[Opening Extracted information section]

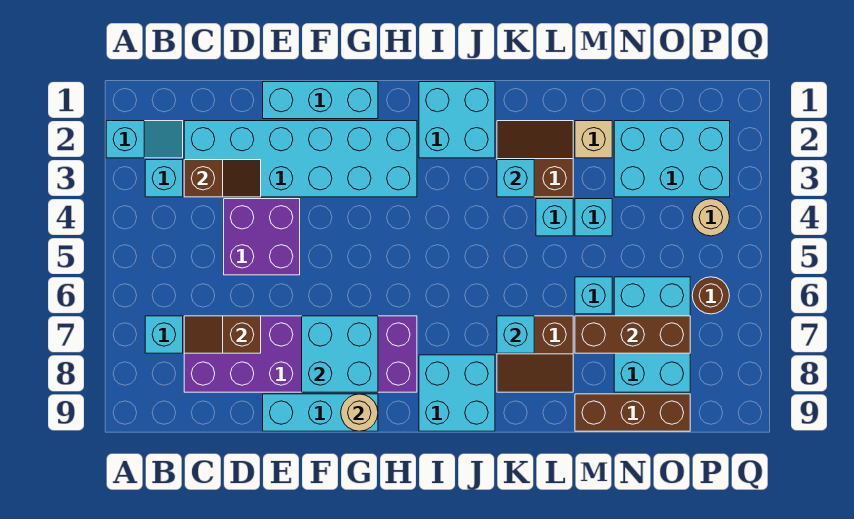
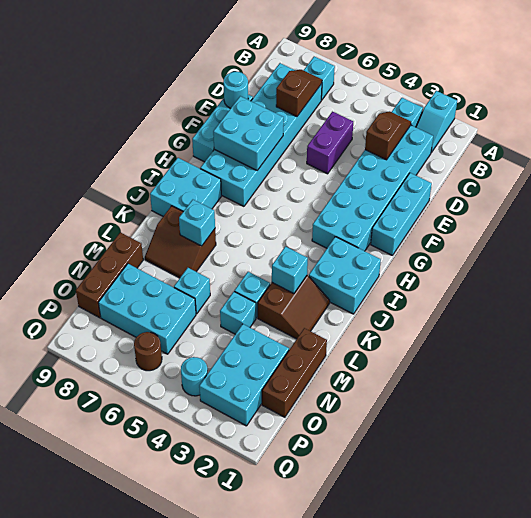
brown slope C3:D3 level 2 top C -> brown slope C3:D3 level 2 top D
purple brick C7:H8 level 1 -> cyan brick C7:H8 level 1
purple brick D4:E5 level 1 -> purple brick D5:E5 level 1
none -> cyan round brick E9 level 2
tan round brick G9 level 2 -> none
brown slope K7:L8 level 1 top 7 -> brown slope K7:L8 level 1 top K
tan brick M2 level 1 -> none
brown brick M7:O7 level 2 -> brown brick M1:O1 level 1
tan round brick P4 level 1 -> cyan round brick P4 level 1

[Closing Extracted information section]

Required action: When a line in the material above contains the word "slope", copy that line out.

Completed exercise:
brown slope C3:D3 level 2 top C -> brown slope C3:D3 level 2 top D
brown slope K7:L8 level 1 top 7 -> brown slope K7:L8 level 1 top K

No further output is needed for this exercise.